(Action item): Copy out each line of the material in which the word "strawberry" can be found.
┄┄┄┄┄┄┄┄┄┄┄┄┄┄┄┄┄┄┄┄
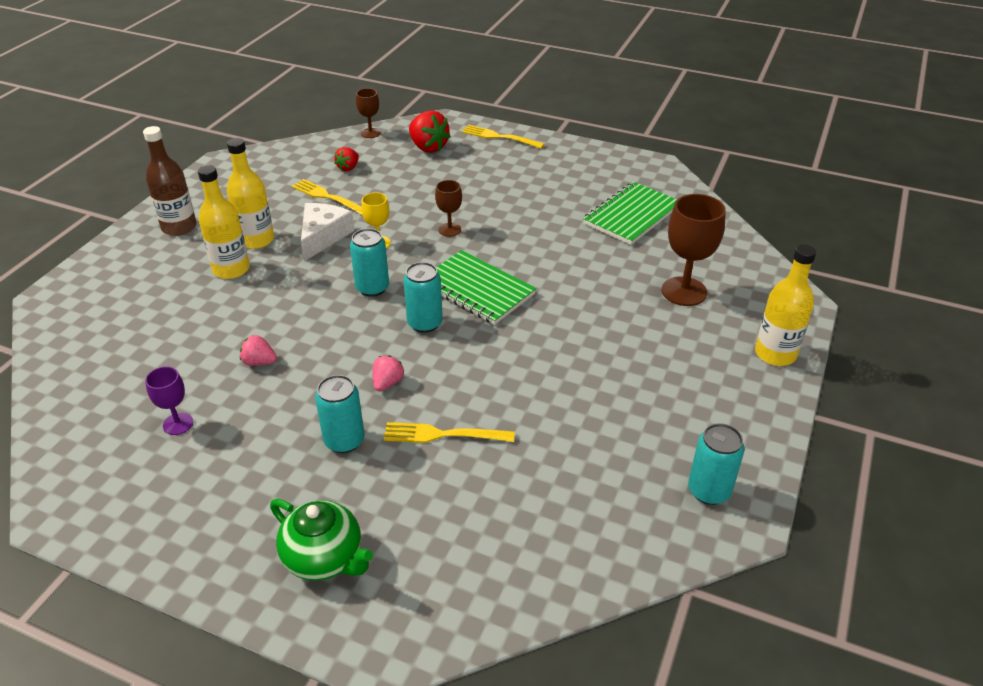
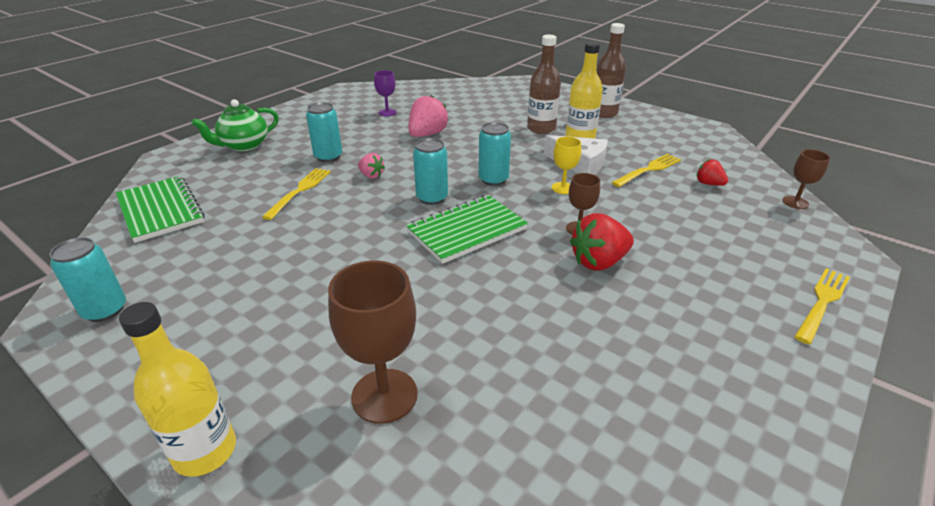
camera: 105 degrees right, 5 degrees down
(231, 269) = (541, 128): yellow bottle -> brown bottle
(259, 362) = (427, 134): pink strawberry -> pink strawberry, size x1.76
(428, 147) = (770, 237): red strawberry -> red strawberry (599, 262)
(631, 215) = (589, 396): green notebook -> green notebook (160, 210)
┄┄┄┄┄┄┄┄┄┄┄┄┄┄┄┄┄┄┄┄
(Response to the exercise):
(259, 362) = (427, 134): pink strawberry -> pink strawberry, size x1.76
(428, 147) = (770, 237): red strawberry -> red strawberry (599, 262)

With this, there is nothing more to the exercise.